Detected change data
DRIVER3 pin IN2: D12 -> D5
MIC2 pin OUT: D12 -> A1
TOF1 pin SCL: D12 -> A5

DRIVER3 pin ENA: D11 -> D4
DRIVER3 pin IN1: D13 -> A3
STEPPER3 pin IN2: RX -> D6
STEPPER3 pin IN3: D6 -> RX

...

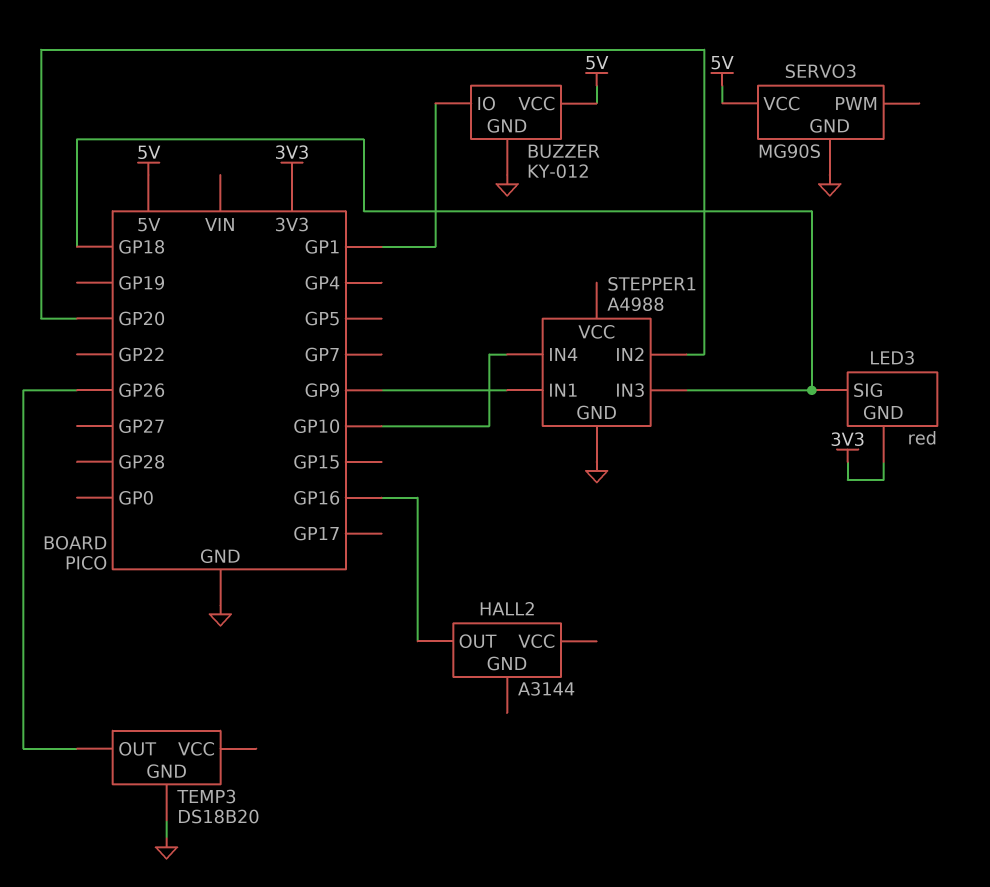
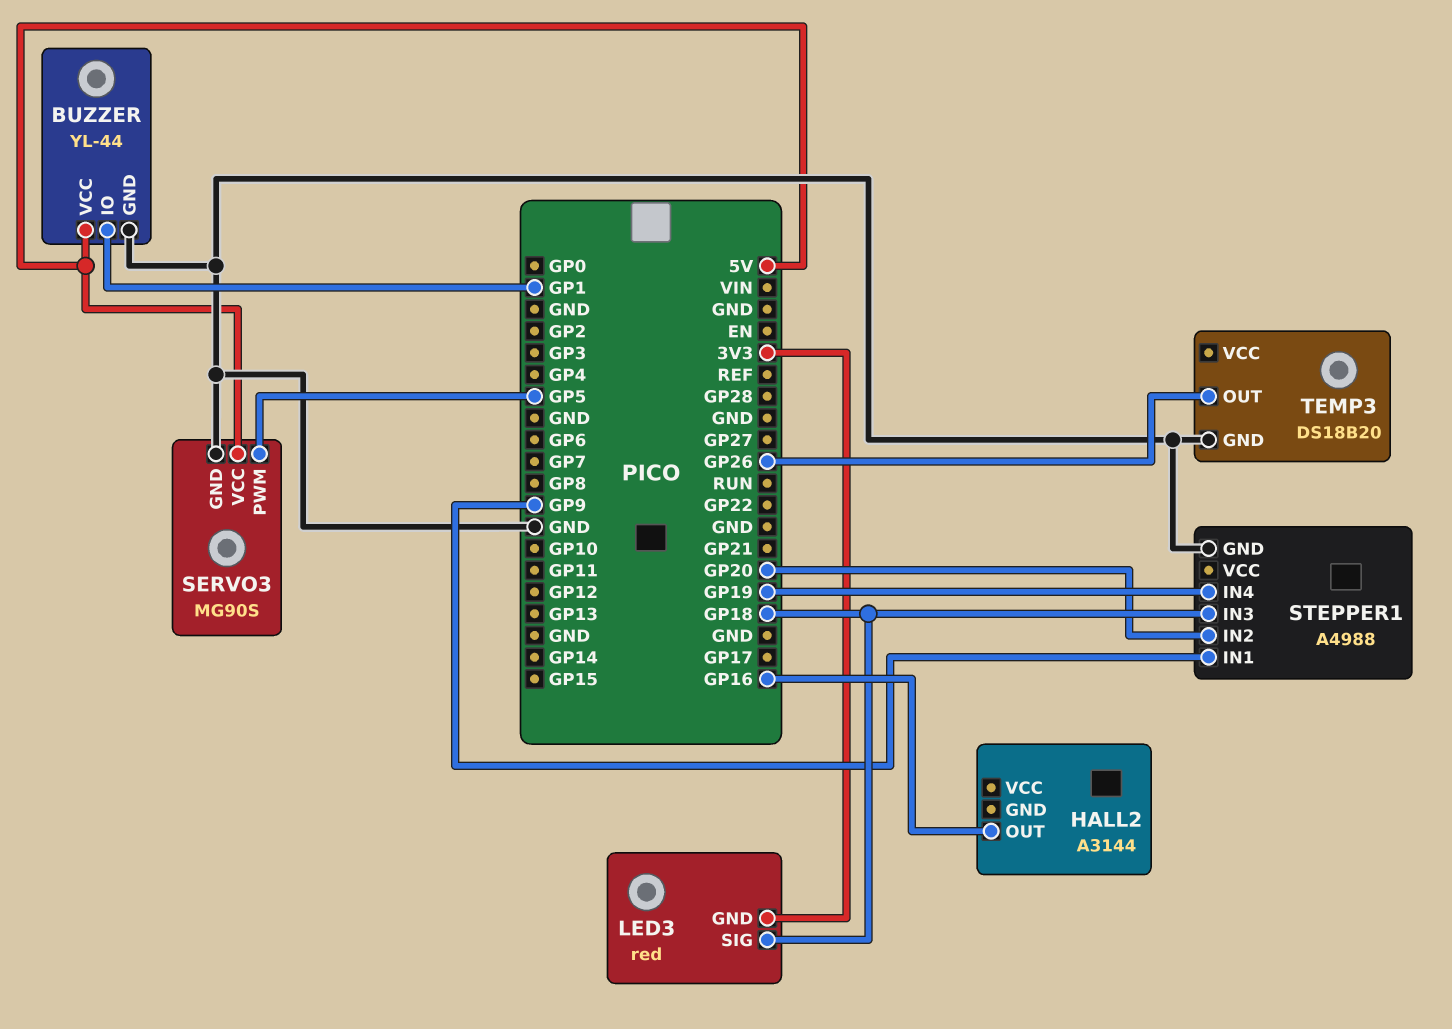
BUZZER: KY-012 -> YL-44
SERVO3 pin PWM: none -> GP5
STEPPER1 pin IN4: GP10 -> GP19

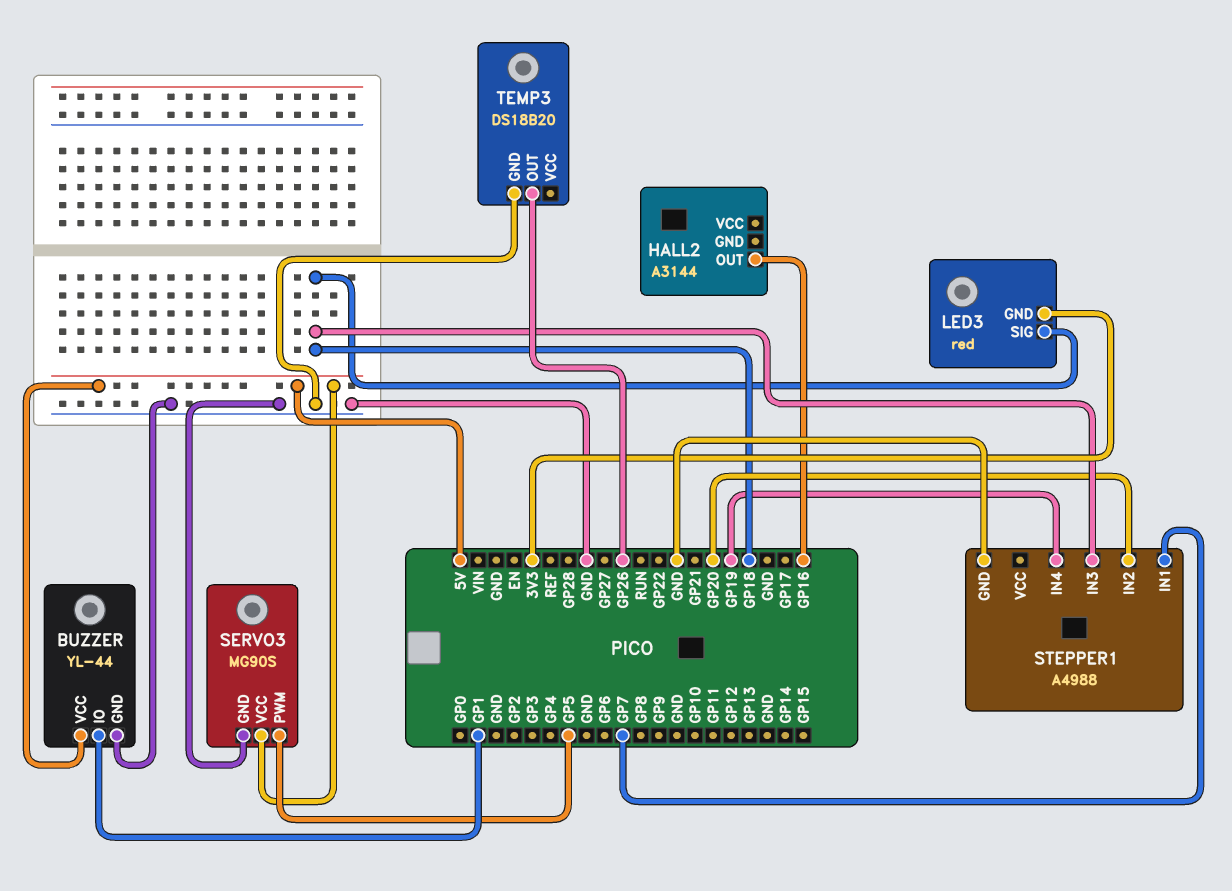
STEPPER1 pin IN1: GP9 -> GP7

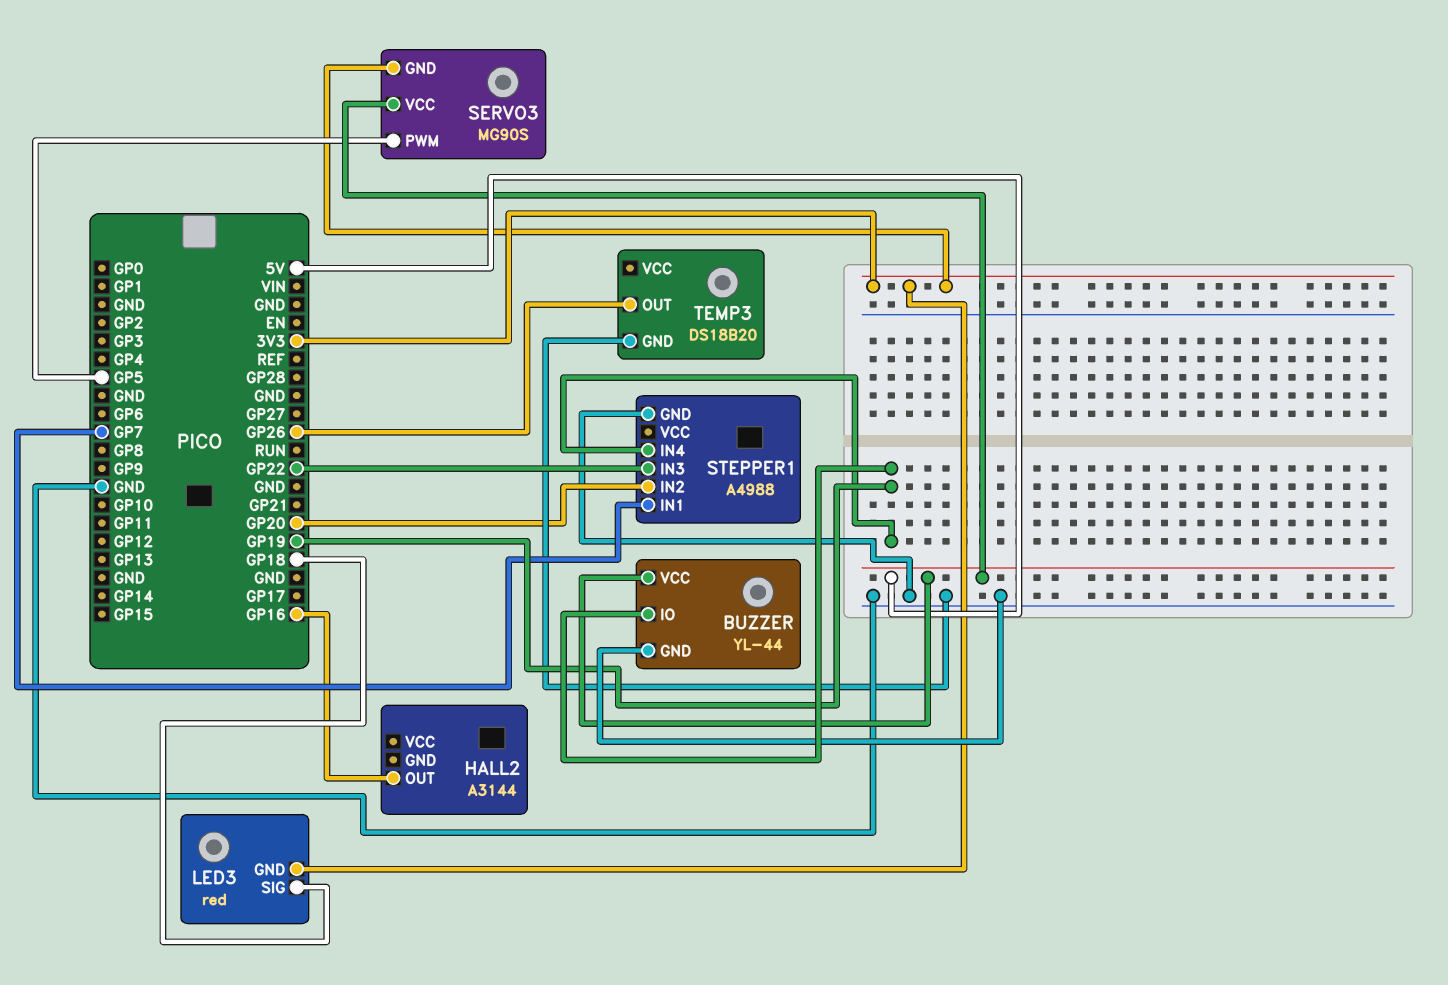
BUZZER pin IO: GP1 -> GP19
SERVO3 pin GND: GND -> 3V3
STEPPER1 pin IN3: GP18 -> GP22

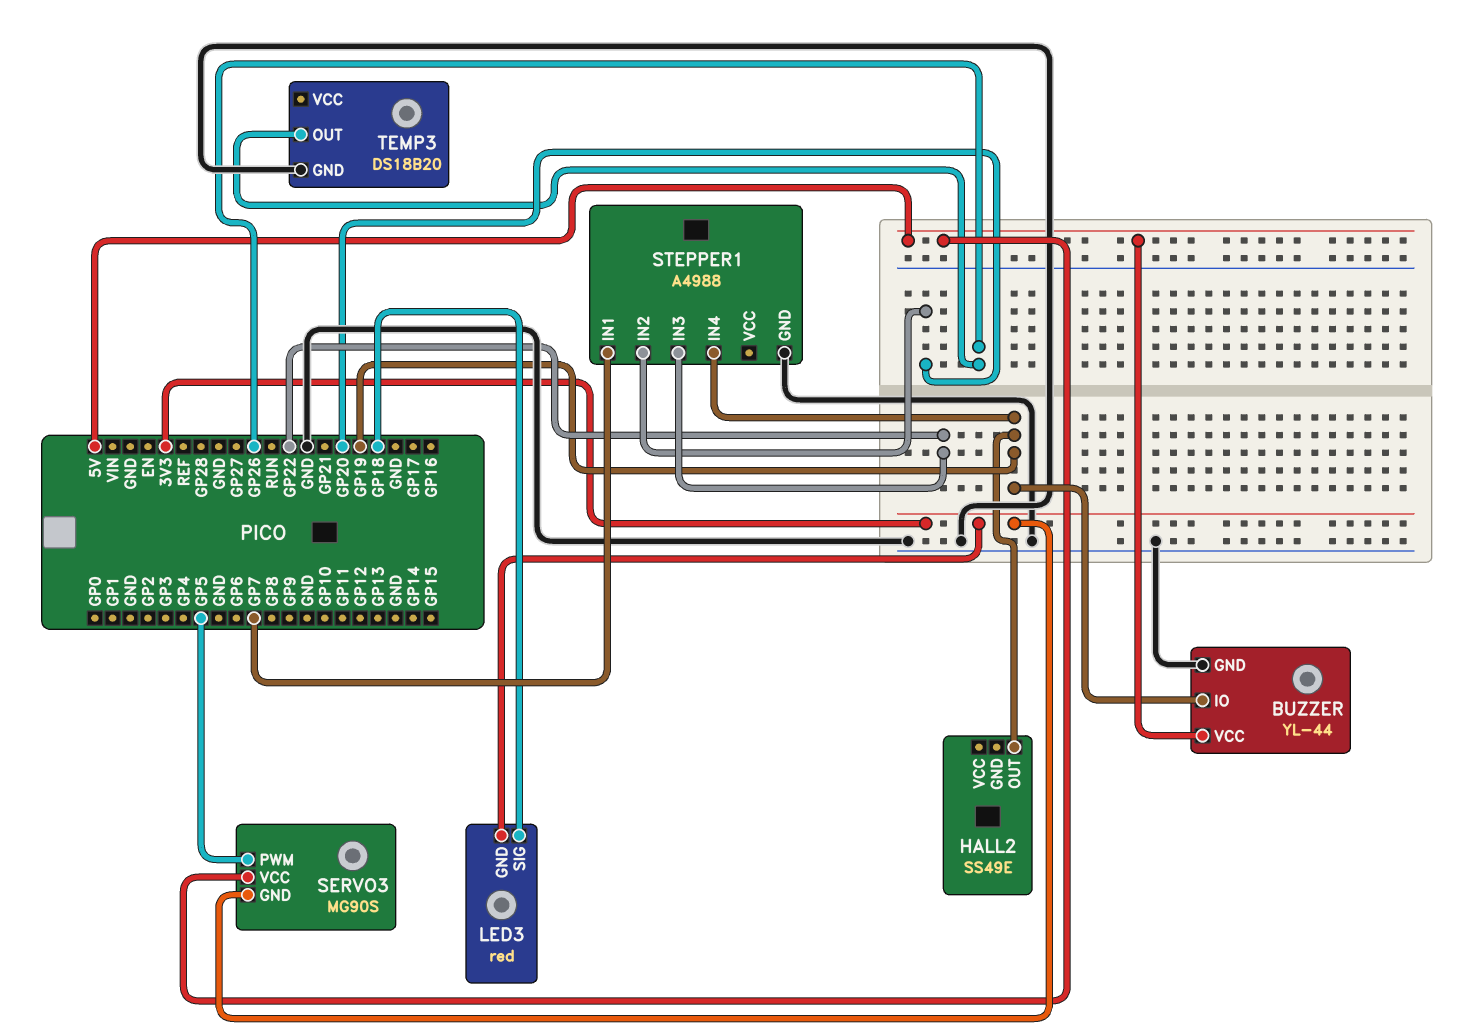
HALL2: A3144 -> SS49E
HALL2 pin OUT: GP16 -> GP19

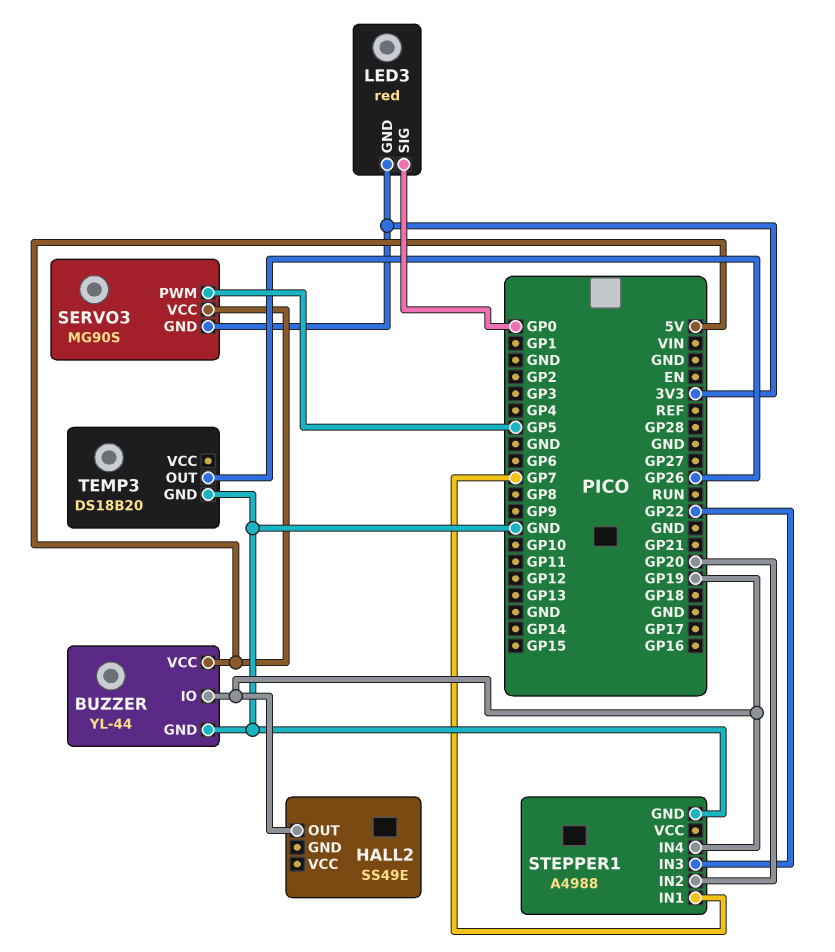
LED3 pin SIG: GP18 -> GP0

Work item ::
Using the entries above, repeat exactly the lines from the one with "STEPPER1 pin IN1: GP9 -> GP7" to the one with "LED3 pin SIG: GP18 -> GP0", both included, and leave the pictures behind.

Result for this task ::
STEPPER1 pin IN1: GP9 -> GP7

BUZZER pin IO: GP1 -> GP19
SERVO3 pin GND: GND -> 3V3
STEPPER1 pin IN3: GP18 -> GP22

HALL2: A3144 -> SS49E
HALL2 pin OUT: GP16 -> GP19

LED3 pin SIG: GP18 -> GP0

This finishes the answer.